= TRY IT =
Which lines run from the one containing "removed | GREY" to the end of the entries below? Reproduce them exactly, both ends included.

DATA PROVIDED START

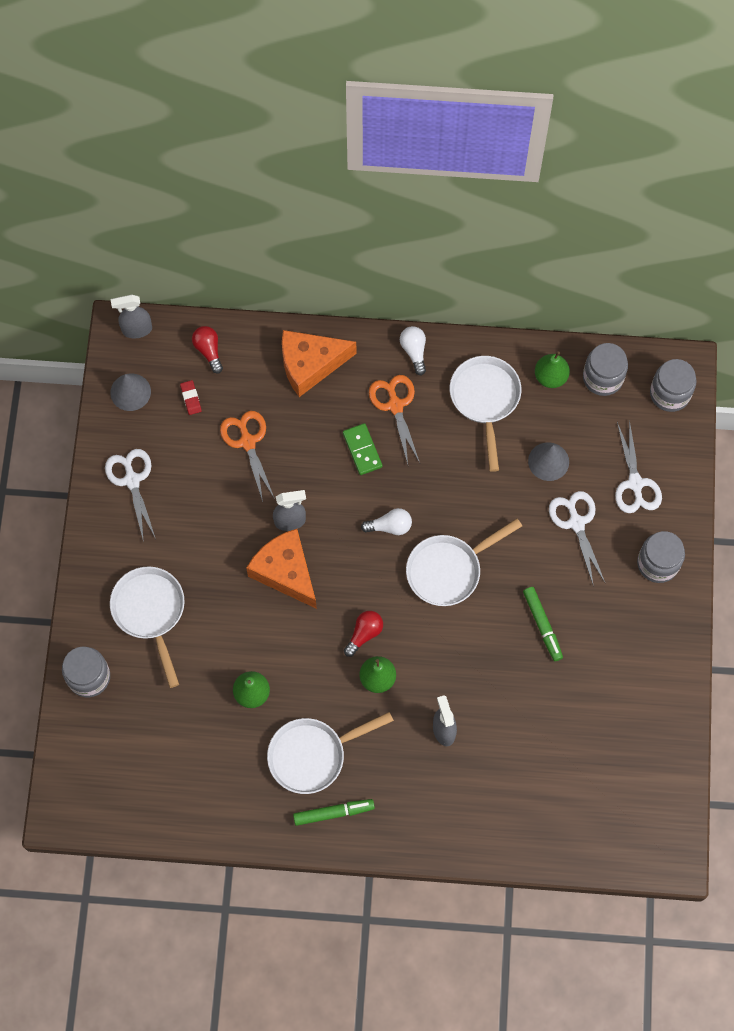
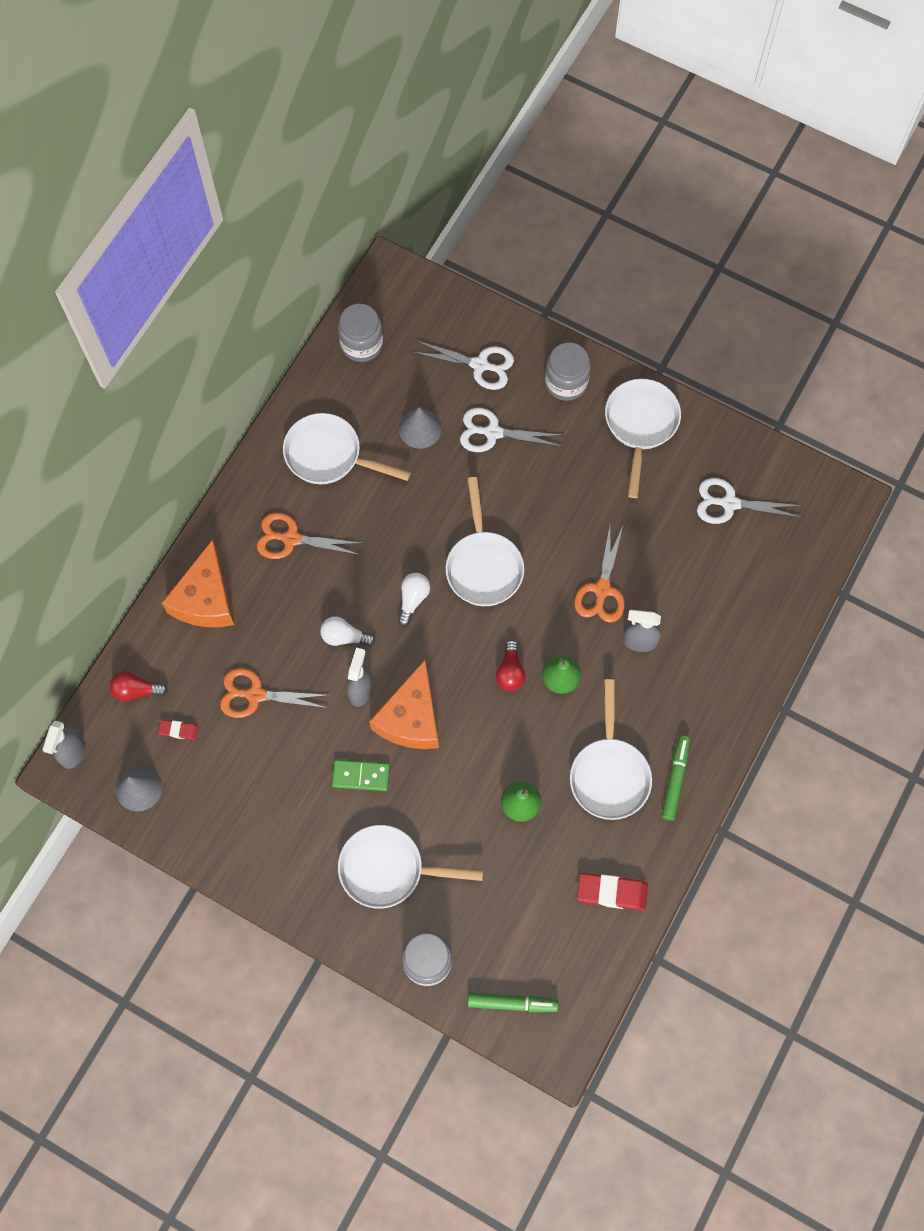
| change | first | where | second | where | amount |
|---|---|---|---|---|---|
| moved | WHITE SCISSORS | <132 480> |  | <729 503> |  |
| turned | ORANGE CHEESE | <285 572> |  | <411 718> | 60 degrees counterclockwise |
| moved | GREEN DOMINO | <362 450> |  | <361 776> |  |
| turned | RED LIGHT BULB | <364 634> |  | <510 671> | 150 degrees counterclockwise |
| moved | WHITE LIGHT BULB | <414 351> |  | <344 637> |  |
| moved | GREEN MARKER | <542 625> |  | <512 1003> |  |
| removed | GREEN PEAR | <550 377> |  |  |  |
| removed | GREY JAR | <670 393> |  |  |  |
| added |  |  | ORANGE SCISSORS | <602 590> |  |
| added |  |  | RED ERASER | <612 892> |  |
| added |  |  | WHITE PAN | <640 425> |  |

DATA PROVIDED END

= RESPONSE =
| removed | GREY JAR | <670 393> |  |  |  |
| added |  |  | ORANGE SCISSORS | <602 590> |  |
| added |  |  | RED ERASER | <612 892> |  |
| added |  |  | WHITE PAN | <640 425> |  |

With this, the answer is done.